Supplied data –
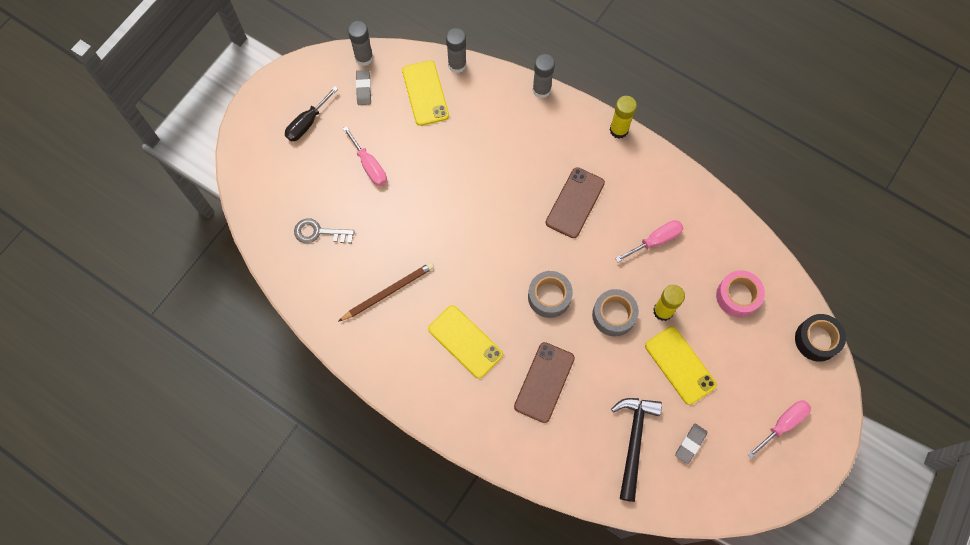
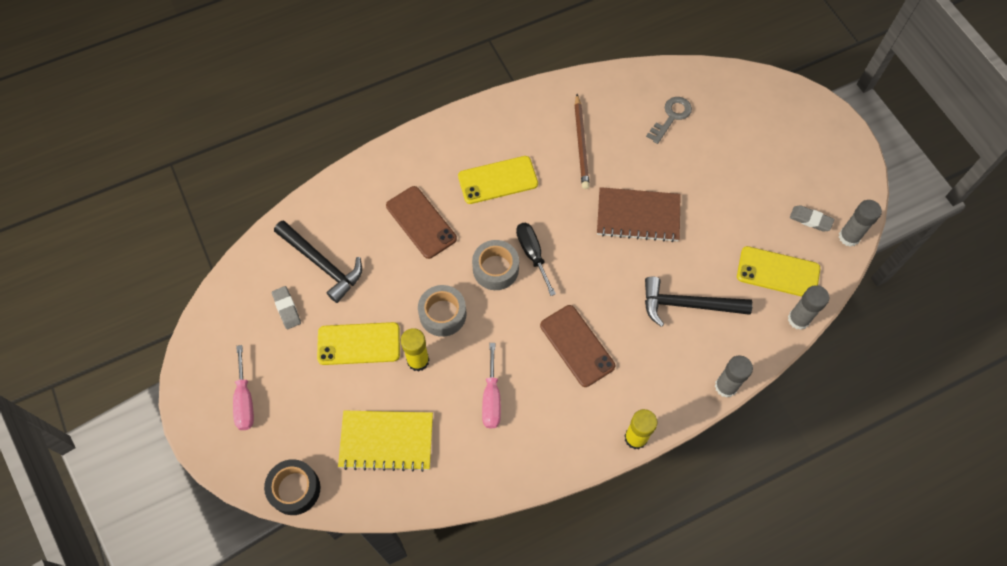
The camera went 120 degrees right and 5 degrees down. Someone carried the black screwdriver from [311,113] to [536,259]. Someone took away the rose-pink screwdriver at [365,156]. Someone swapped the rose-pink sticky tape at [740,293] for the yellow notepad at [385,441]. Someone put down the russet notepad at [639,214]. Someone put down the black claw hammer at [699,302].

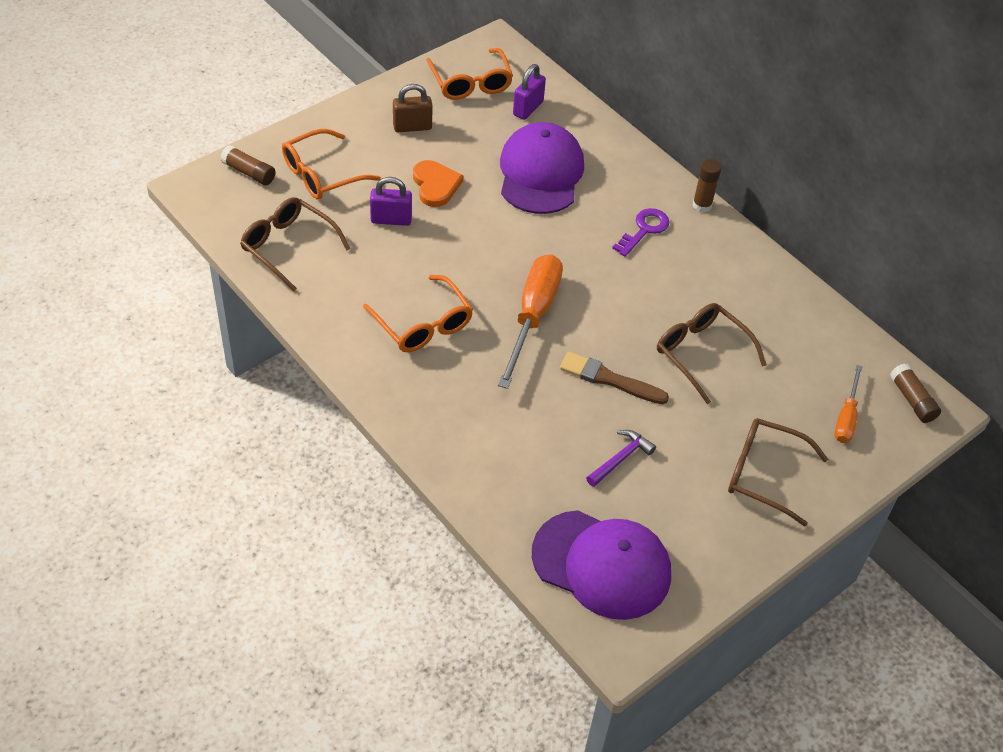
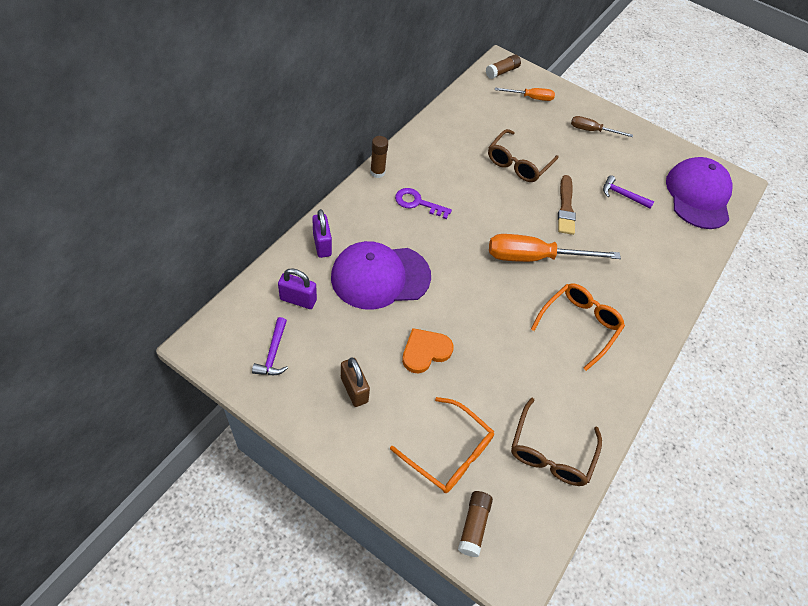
The camera went 110 degrees left and 5 degrees up. Someone carried the purple small lock from [391,201] to [322,233]. Someone swapped the orange eyeglasses at [469,74] for the purple claw hammer at [270,346]. Someone swapped the russet eyeglasses at [778,472] for the russet screwdriver at [602,126].

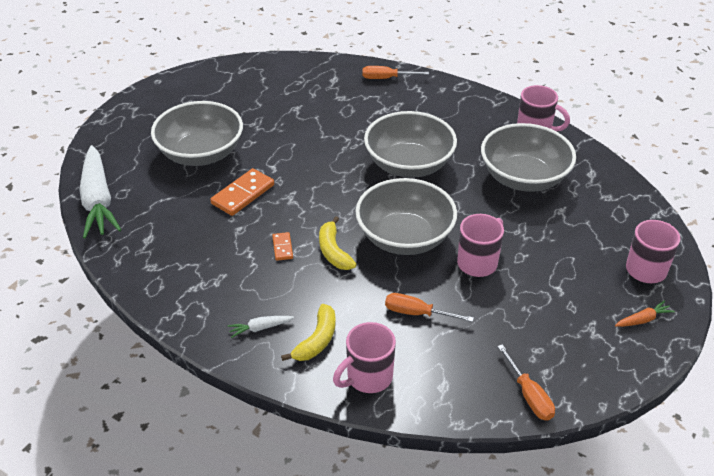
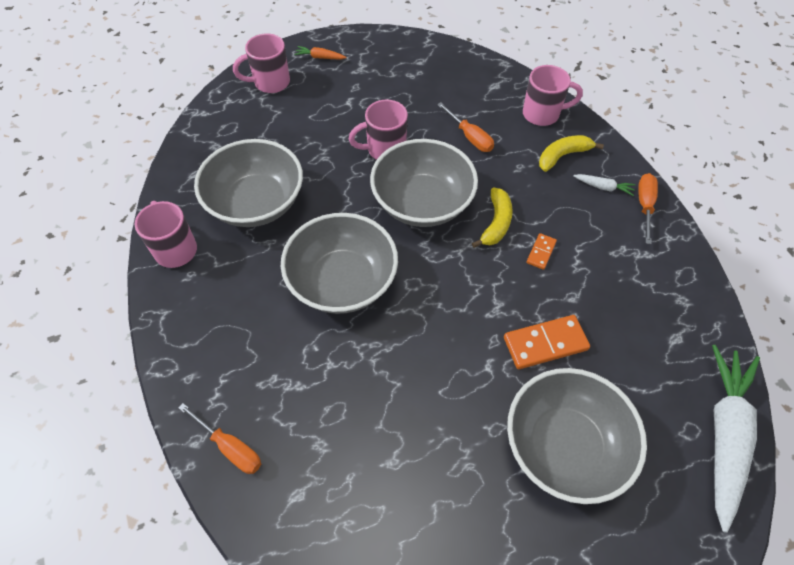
The camera went 145 degrees left and 15 degrees up. Someone carried the orange screwdriver from [526,382] to [648,208].

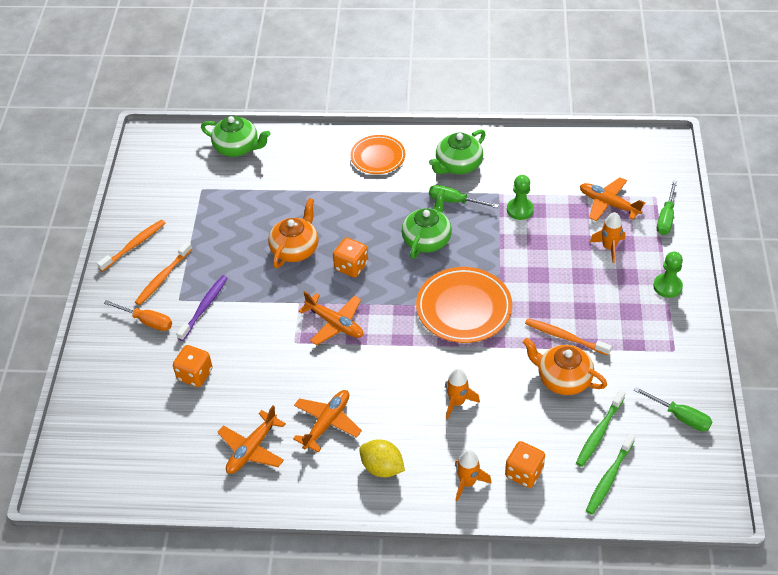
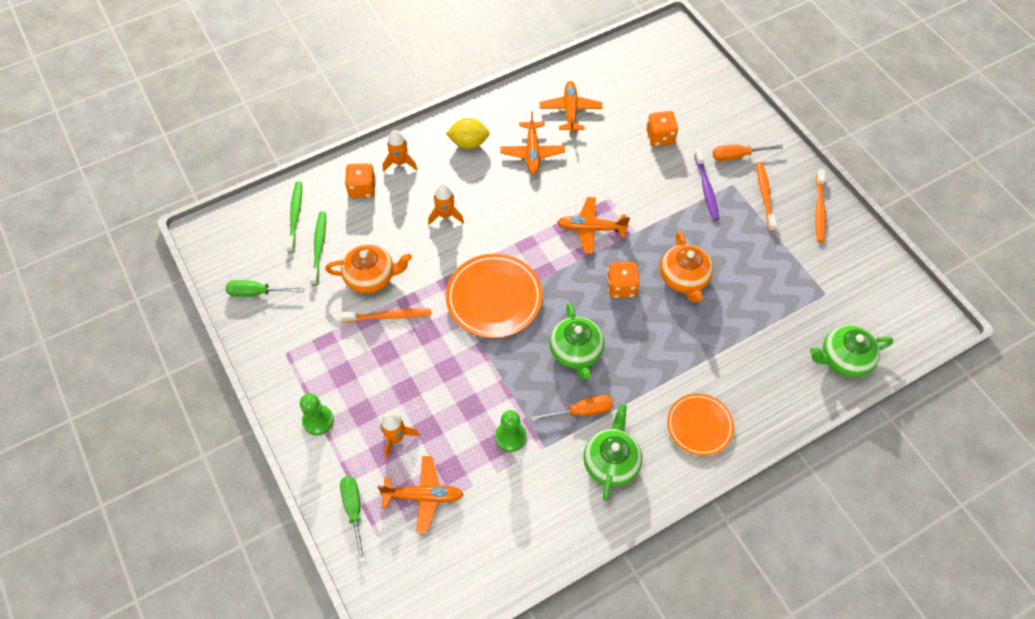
The camera went 145 degrees right and 10 degrees up. Someone repainted the emerald screwdriver at [464,196], which became the orange screwdriver at [572,408].

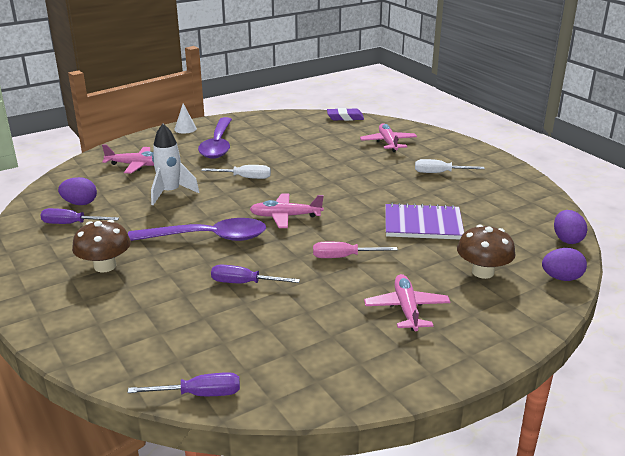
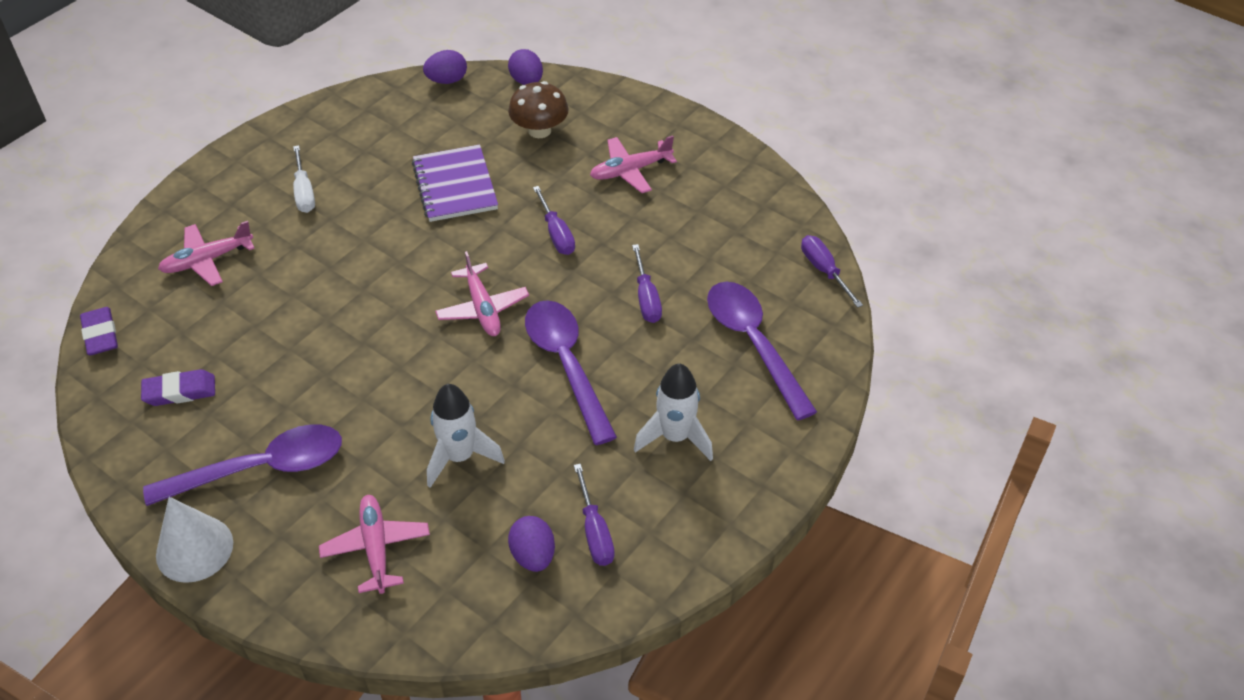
The camera went 110 degrees left and 20 degrees up. Someone swapped the russet mushroom at [101,246] for the white rocket at [673,412]. Someone scaled the white cone at [185,118] by 1.70. Someone took away the white screwdriver at [236,172]. Someone repainted the rose-pink screwdriver at [355,250], which became the purple screwdriver at [554,220]. Someone put down the purple eraser at [178,387]. Someone put down the purple tablespoon at [762,351].

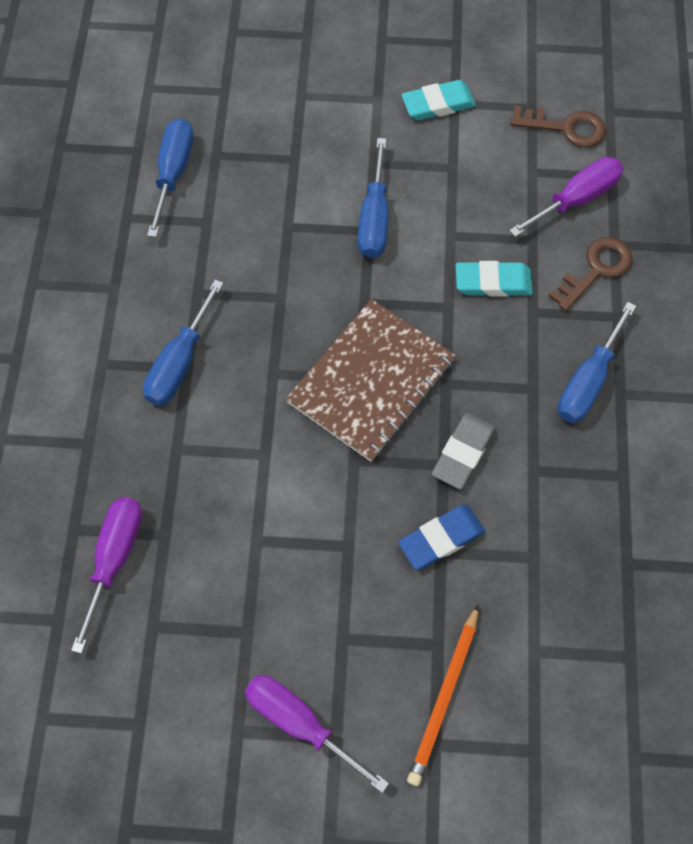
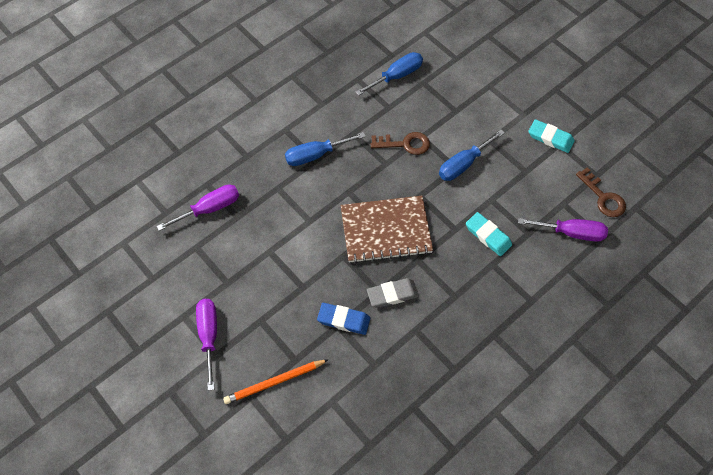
The camera went 45 degrees right and 5 degrees down. Someone carried the russet latchkey from [590,274] to [400,143]. Someone took away the royal blue screwdriver at [597,362].

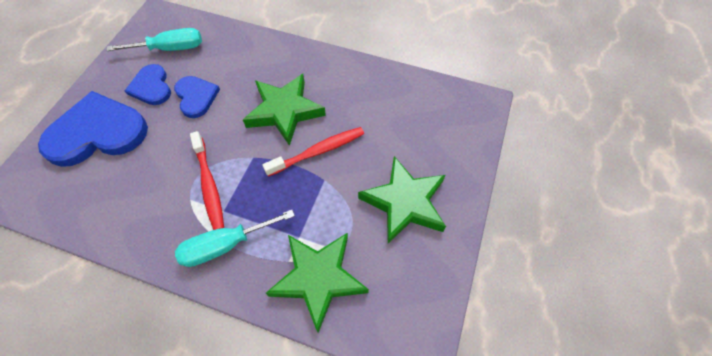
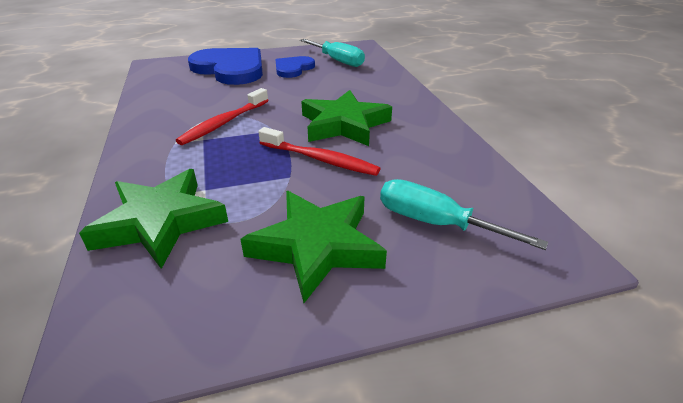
The camera went 55 degrees right and 25 degrees down. Someone took away the royal blue heart at [197,97]. Someone carried the aqua screwdriver from [235,238] to [464,214].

Work to complete –
Each record above should be returned unchanged, except that the pictures are dropped.

Your solution –
The camera went 120 degrees right and 5 degrees down. Someone carried the black screwdriver from [311,113] to [536,259]. Someone took away the rose-pink screwdriver at [365,156]. Someone swapped the rose-pink sticky tape at [740,293] for the yellow notepad at [385,441]. Someone put down the russet notepad at [639,214]. Someone put down the black claw hammer at [699,302].

The camera went 110 degrees left and 5 degrees up. Someone carried the purple small lock from [391,201] to [322,233]. Someone swapped the orange eyeglasses at [469,74] for the purple claw hammer at [270,346]. Someone swapped the russet eyeglasses at [778,472] for the russet screwdriver at [602,126].

The camera went 145 degrees left and 15 degrees up. Someone carried the orange screwdriver from [526,382] to [648,208].

The camera went 145 degrees right and 10 degrees up. Someone repainted the emerald screwdriver at [464,196], which became the orange screwdriver at [572,408].

The camera went 110 degrees left and 20 degrees up. Someone swapped the russet mushroom at [101,246] for the white rocket at [673,412]. Someone scaled the white cone at [185,118] by 1.70. Someone took away the white screwdriver at [236,172]. Someone repainted the rose-pink screwdriver at [355,250], which became the purple screwdriver at [554,220]. Someone put down the purple eraser at [178,387]. Someone put down the purple tablespoon at [762,351].

The camera went 45 degrees right and 5 degrees down. Someone carried the russet latchkey from [590,274] to [400,143]. Someone took away the royal blue screwdriver at [597,362].

The camera went 55 degrees right and 25 degrees down. Someone took away the royal blue heart at [197,97]. Someone carried the aqua screwdriver from [235,238] to [464,214].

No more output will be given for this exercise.